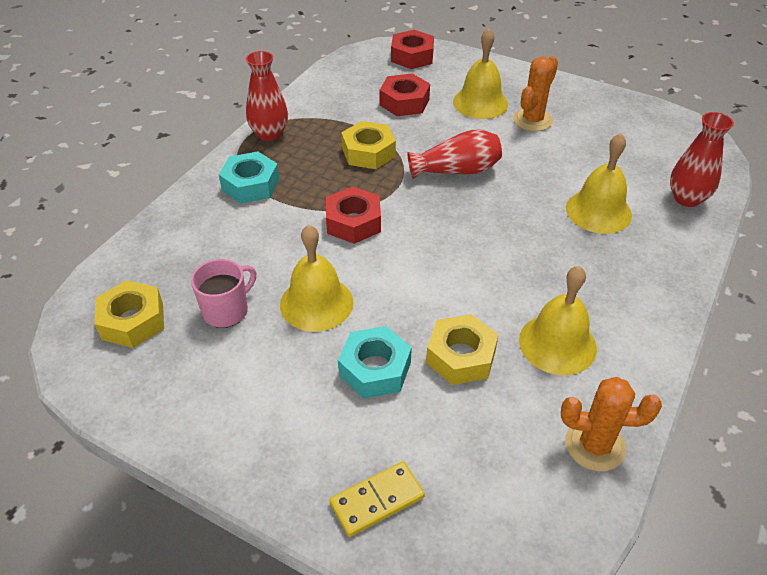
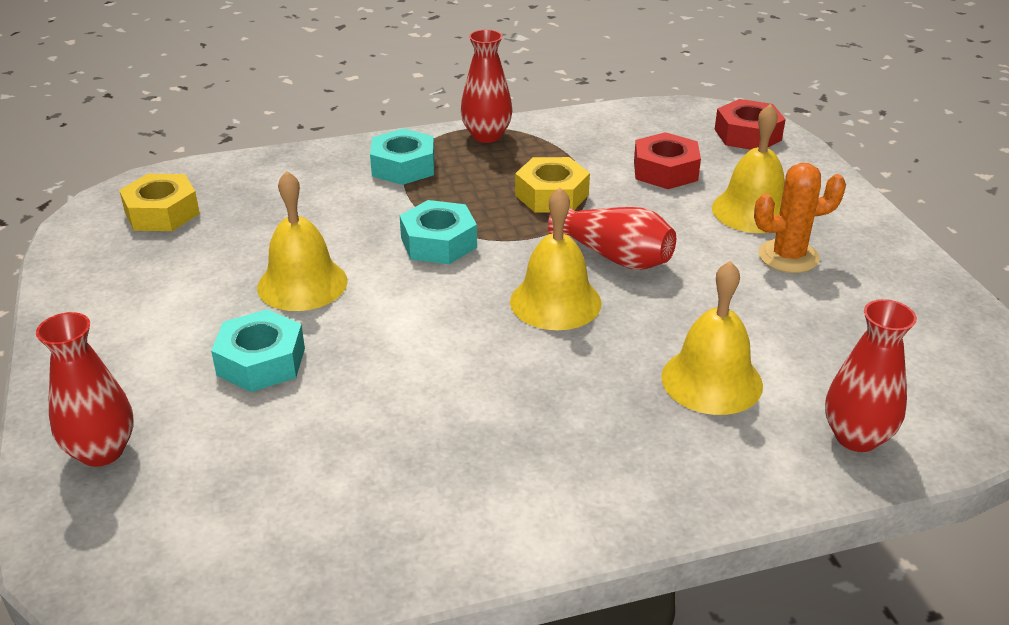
camera: 45 degrees right, 10 degrees down
pink mug [191,259,256,328] -> none
red nut [326,186,381,244] -> turquoise nut [400,200,477,264]
yellow domino [330,461,425,537] -> red vase [36,312,134,467]
yellow nut [426,314,498,385] -> none
yellow bell [519,266,597,375] -> yellow bell moved to [510,188,602,330]
orange cactus [561,377,662,471] -> none

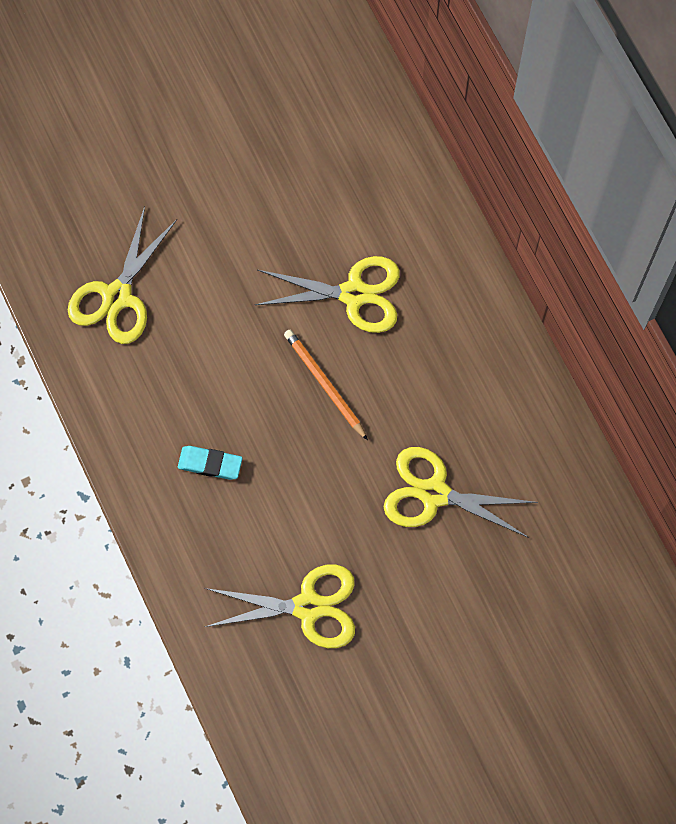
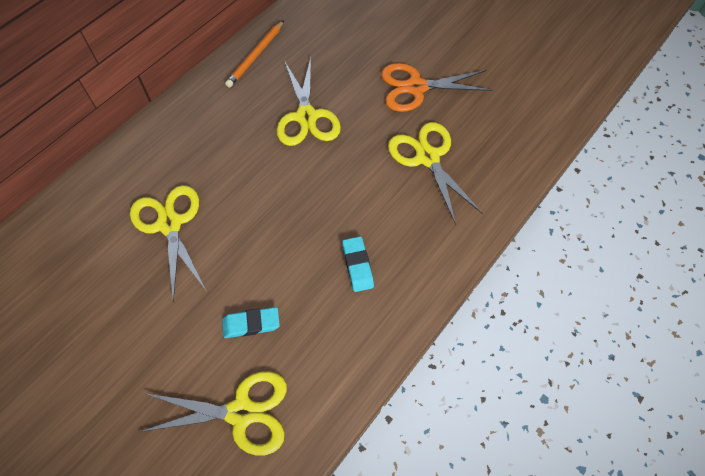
camera: 115 degrees left, 10 degrees down
orange pencil [284,330,368,440] -> orange pencil moved to [225,20,284,88]
none -> turquoise eraser [222,307,280,338]
none -> orange scissors [381,63,493,112]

Exercise brief: Would you return all of the data above word for word, omitting every picture?

Solution for this problem:
camera: 45 degrees right, 10 degrees down
pink mug [191,259,256,328] -> none
red nut [326,186,381,244] -> turquoise nut [400,200,477,264]
yellow domino [330,461,425,537] -> red vase [36,312,134,467]
yellow nut [426,314,498,385] -> none
yellow bell [519,266,597,375] -> yellow bell moved to [510,188,602,330]
orange cactus [561,377,662,471] -> none

camera: 115 degrees left, 10 degrees down
orange pencil [284,330,368,440] -> orange pencil moved to [225,20,284,88]
none -> turquoise eraser [222,307,280,338]
none -> orange scissors [381,63,493,112]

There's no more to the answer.